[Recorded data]
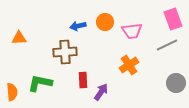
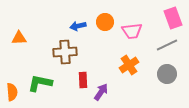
pink rectangle: moved 1 px up
gray circle: moved 9 px left, 9 px up
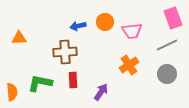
red rectangle: moved 10 px left
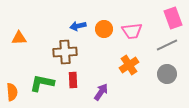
orange circle: moved 1 px left, 7 px down
green L-shape: moved 2 px right
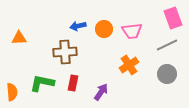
red rectangle: moved 3 px down; rotated 14 degrees clockwise
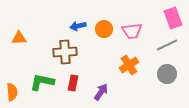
green L-shape: moved 1 px up
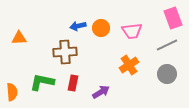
orange circle: moved 3 px left, 1 px up
purple arrow: rotated 24 degrees clockwise
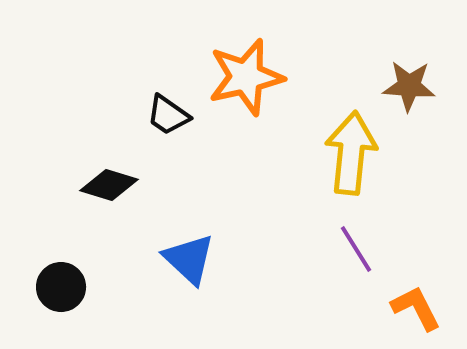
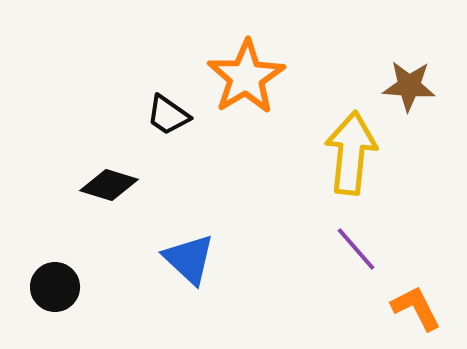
orange star: rotated 18 degrees counterclockwise
purple line: rotated 9 degrees counterclockwise
black circle: moved 6 px left
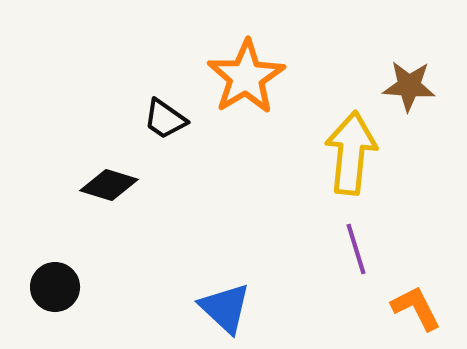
black trapezoid: moved 3 px left, 4 px down
purple line: rotated 24 degrees clockwise
blue triangle: moved 36 px right, 49 px down
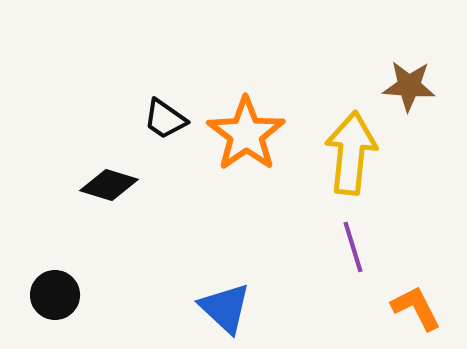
orange star: moved 57 px down; rotated 4 degrees counterclockwise
purple line: moved 3 px left, 2 px up
black circle: moved 8 px down
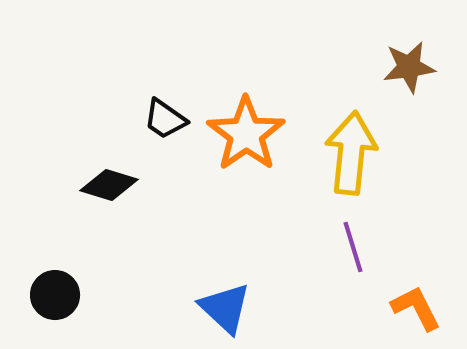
brown star: moved 19 px up; rotated 12 degrees counterclockwise
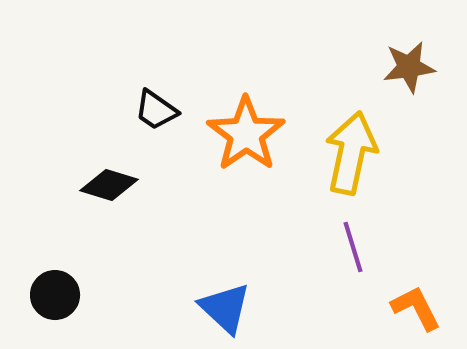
black trapezoid: moved 9 px left, 9 px up
yellow arrow: rotated 6 degrees clockwise
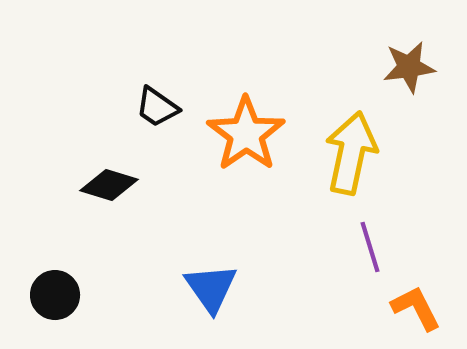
black trapezoid: moved 1 px right, 3 px up
purple line: moved 17 px right
blue triangle: moved 14 px left, 20 px up; rotated 12 degrees clockwise
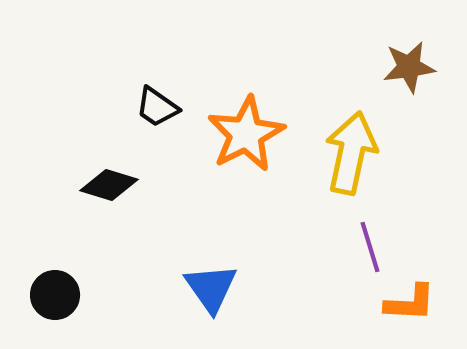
orange star: rotated 8 degrees clockwise
orange L-shape: moved 6 px left, 5 px up; rotated 120 degrees clockwise
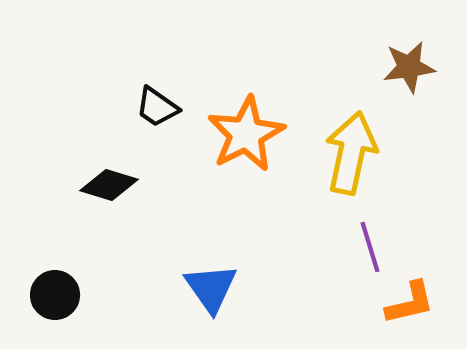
orange L-shape: rotated 16 degrees counterclockwise
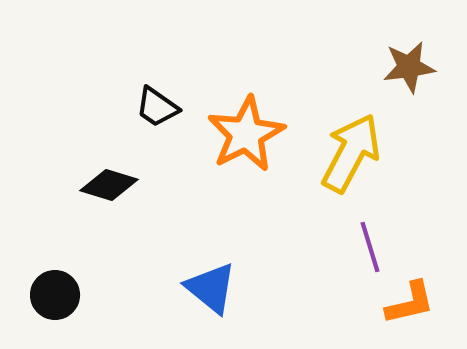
yellow arrow: rotated 16 degrees clockwise
blue triangle: rotated 16 degrees counterclockwise
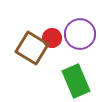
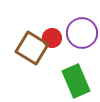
purple circle: moved 2 px right, 1 px up
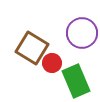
red circle: moved 25 px down
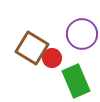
purple circle: moved 1 px down
red circle: moved 5 px up
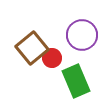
purple circle: moved 1 px down
brown square: rotated 20 degrees clockwise
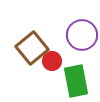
red circle: moved 3 px down
green rectangle: rotated 12 degrees clockwise
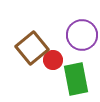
red circle: moved 1 px right, 1 px up
green rectangle: moved 2 px up
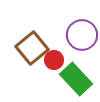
red circle: moved 1 px right
green rectangle: rotated 32 degrees counterclockwise
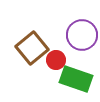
red circle: moved 2 px right
green rectangle: rotated 28 degrees counterclockwise
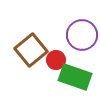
brown square: moved 1 px left, 2 px down
green rectangle: moved 1 px left, 2 px up
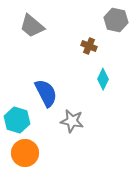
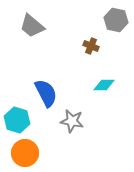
brown cross: moved 2 px right
cyan diamond: moved 1 px right, 6 px down; rotated 65 degrees clockwise
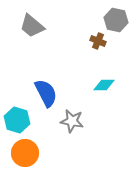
brown cross: moved 7 px right, 5 px up
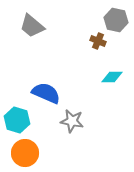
cyan diamond: moved 8 px right, 8 px up
blue semicircle: rotated 40 degrees counterclockwise
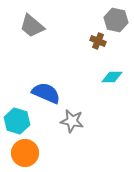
cyan hexagon: moved 1 px down
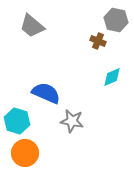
cyan diamond: rotated 25 degrees counterclockwise
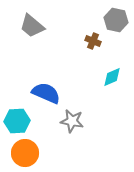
brown cross: moved 5 px left
cyan hexagon: rotated 20 degrees counterclockwise
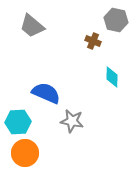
cyan diamond: rotated 65 degrees counterclockwise
cyan hexagon: moved 1 px right, 1 px down
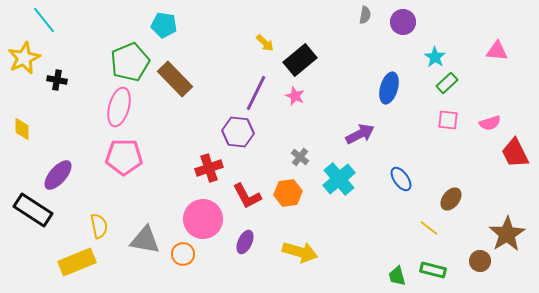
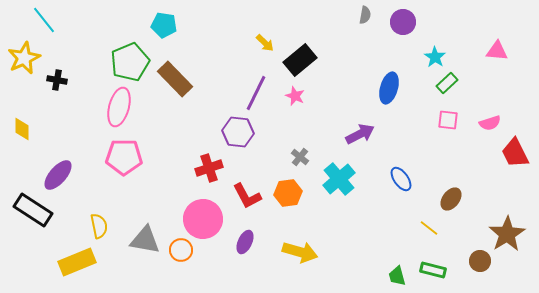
orange circle at (183, 254): moved 2 px left, 4 px up
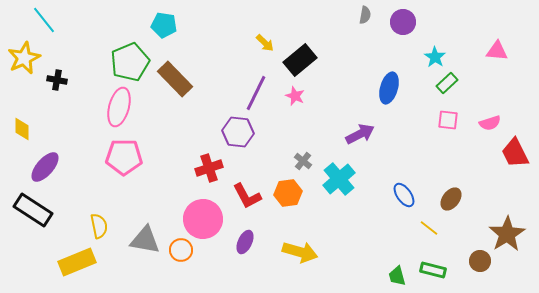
gray cross at (300, 157): moved 3 px right, 4 px down
purple ellipse at (58, 175): moved 13 px left, 8 px up
blue ellipse at (401, 179): moved 3 px right, 16 px down
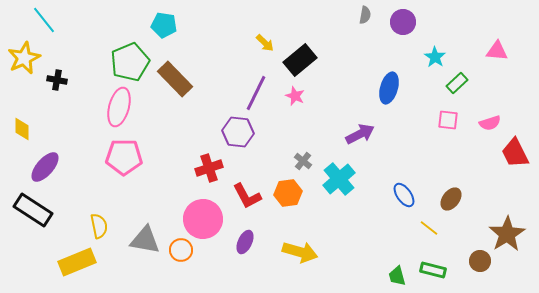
green rectangle at (447, 83): moved 10 px right
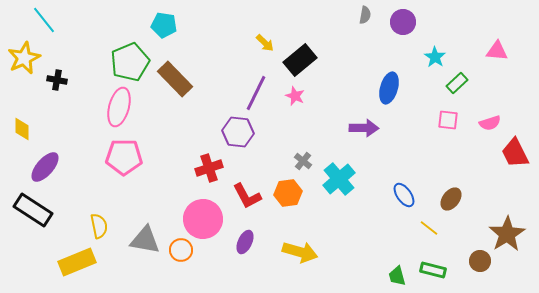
purple arrow at (360, 134): moved 4 px right, 6 px up; rotated 28 degrees clockwise
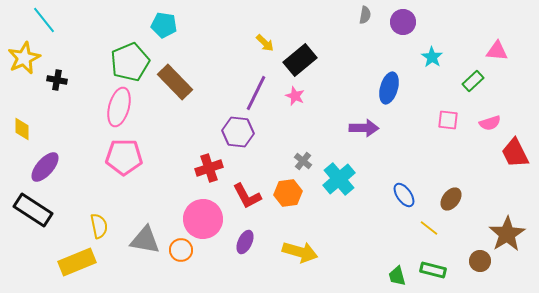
cyan star at (435, 57): moved 3 px left
brown rectangle at (175, 79): moved 3 px down
green rectangle at (457, 83): moved 16 px right, 2 px up
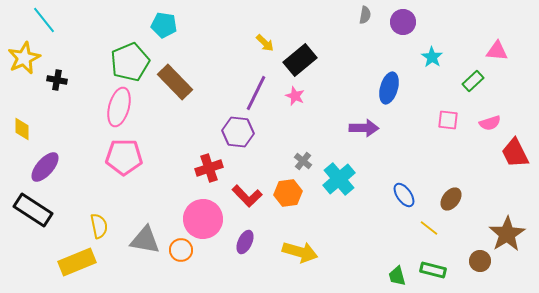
red L-shape at (247, 196): rotated 16 degrees counterclockwise
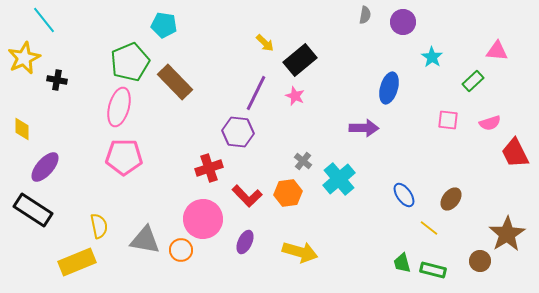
green trapezoid at (397, 276): moved 5 px right, 13 px up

### [GOAL]
Print every entry above word for word, leaving out the picture lines.

### [SOLVED EXERCISE]
pink rectangle: moved 1 px up
gray circle: moved 9 px left, 9 px up
red rectangle: moved 10 px left
orange circle: moved 1 px left, 7 px down
green L-shape: moved 2 px right
red rectangle: moved 3 px down; rotated 14 degrees clockwise
green L-shape: moved 1 px up
orange circle: moved 3 px left, 1 px up
purple arrow: rotated 24 degrees clockwise
orange star: rotated 18 degrees counterclockwise
purple line: rotated 9 degrees counterclockwise
black circle: moved 6 px left
black trapezoid: moved 3 px left, 4 px down
purple line: rotated 24 degrees clockwise
blue triangle: moved 36 px right, 49 px down
orange star: moved 57 px down; rotated 4 degrees counterclockwise
purple line: moved 3 px left, 2 px up
black circle: moved 8 px down
brown star: moved 19 px up; rotated 12 degrees counterclockwise
black trapezoid: moved 9 px left, 9 px up
yellow arrow: rotated 6 degrees clockwise
black trapezoid: moved 1 px right, 3 px up
purple line: moved 17 px right
blue triangle: moved 14 px left, 20 px up; rotated 12 degrees clockwise
orange star: rotated 8 degrees clockwise
orange L-shape: moved 6 px left, 5 px up; rotated 120 degrees clockwise
orange L-shape: rotated 16 degrees counterclockwise
yellow arrow: rotated 16 degrees clockwise
blue triangle: rotated 16 degrees counterclockwise
purple circle: moved 2 px right, 1 px up
red circle: moved 25 px down
purple circle: moved 1 px down
red circle: moved 5 px up
purple circle: moved 1 px down
brown square: rotated 20 degrees clockwise
red circle: moved 3 px down
green rectangle: rotated 12 degrees clockwise
red circle: moved 1 px right, 1 px up
green rectangle: moved 2 px up
red circle: moved 1 px right
green rectangle: rotated 32 degrees counterclockwise
red circle: moved 2 px right
green rectangle: rotated 28 degrees counterclockwise
brown square: moved 1 px left, 2 px down
green rectangle: moved 1 px left, 2 px up
brown cross: moved 2 px right
cyan diamond: moved 1 px right, 6 px down; rotated 65 degrees clockwise
brown cross: moved 7 px right, 5 px up
cyan diamond: moved 8 px right, 8 px up
blue semicircle: rotated 40 degrees counterclockwise
cyan hexagon: moved 1 px down
cyan diamond: rotated 25 degrees counterclockwise
brown cross: moved 5 px left
cyan hexagon: rotated 20 degrees counterclockwise
cyan diamond: rotated 65 degrees counterclockwise
cyan hexagon: moved 1 px right, 1 px down
orange circle at (183, 254): moved 2 px left, 4 px up
gray cross at (300, 157): moved 3 px right, 4 px down
purple ellipse at (58, 175): moved 13 px left, 8 px up
blue ellipse at (401, 179): moved 3 px right, 16 px down
green rectangle at (447, 83): moved 10 px right
purple arrow at (360, 134): moved 4 px right, 6 px up; rotated 28 degrees clockwise
cyan star at (435, 57): moved 3 px left
brown rectangle at (175, 79): moved 3 px down
green rectangle at (457, 83): moved 16 px right, 2 px up
red L-shape at (247, 196): rotated 16 degrees counterclockwise
green trapezoid at (397, 276): moved 5 px right, 13 px up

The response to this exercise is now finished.